What is required:
Among the entries below, one line contains "none -> white brick J1:K3 level 1" and another contains "none -> red round brick B6 level 1". Transcribe those two lines and every line between them, exactly.

Records shown:
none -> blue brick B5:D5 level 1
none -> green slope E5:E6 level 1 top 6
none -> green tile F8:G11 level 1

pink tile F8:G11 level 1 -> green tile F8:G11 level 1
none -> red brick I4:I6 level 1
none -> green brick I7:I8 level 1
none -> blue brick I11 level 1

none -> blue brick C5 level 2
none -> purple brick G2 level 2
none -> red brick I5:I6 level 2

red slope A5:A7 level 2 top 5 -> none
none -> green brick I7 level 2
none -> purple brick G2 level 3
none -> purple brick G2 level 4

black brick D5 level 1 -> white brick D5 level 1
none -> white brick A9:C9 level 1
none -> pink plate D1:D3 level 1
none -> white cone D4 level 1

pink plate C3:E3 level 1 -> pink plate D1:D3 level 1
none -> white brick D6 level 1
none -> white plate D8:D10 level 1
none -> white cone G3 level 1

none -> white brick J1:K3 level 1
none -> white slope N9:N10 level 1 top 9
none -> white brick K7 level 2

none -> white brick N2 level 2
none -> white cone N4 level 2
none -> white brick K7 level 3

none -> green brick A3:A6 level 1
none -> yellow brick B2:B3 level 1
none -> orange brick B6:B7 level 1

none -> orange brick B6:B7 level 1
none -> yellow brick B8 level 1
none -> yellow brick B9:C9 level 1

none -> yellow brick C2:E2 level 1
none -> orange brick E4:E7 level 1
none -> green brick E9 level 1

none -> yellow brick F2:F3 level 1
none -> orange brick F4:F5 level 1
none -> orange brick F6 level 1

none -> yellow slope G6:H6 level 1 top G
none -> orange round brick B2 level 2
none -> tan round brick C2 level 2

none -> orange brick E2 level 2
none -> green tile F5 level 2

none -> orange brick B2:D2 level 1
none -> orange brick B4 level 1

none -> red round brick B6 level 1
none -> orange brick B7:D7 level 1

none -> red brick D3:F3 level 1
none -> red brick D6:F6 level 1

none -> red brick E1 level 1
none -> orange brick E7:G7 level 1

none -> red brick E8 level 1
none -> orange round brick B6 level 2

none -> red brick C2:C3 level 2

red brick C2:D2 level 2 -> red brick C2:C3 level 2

Written response:
none -> white brick J1:K3 level 1
none -> white slope N9:N10 level 1 top 9
none -> white brick K7 level 2

none -> white brick N2 level 2
none -> white cone N4 level 2
none -> white brick K7 level 3

none -> green brick A3:A6 level 1
none -> yellow brick B2:B3 level 1
none -> orange brick B6:B7 level 1

none -> orange brick B6:B7 level 1
none -> yellow brick B8 level 1
none -> yellow brick B9:C9 level 1

none -> yellow brick C2:E2 level 1
none -> orange brick E4:E7 level 1
none -> green brick E9 level 1

none -> yellow brick F2:F3 level 1
none -> orange brick F4:F5 level 1
none -> orange brick F6 level 1

none -> yellow slope G6:H6 level 1 top G
none -> orange round brick B2 level 2
none -> tan round brick C2 level 2

none -> orange brick E2 level 2
none -> green tile F5 level 2

none -> orange brick B2:D2 level 1
none -> orange brick B4 level 1

none -> red round brick B6 level 1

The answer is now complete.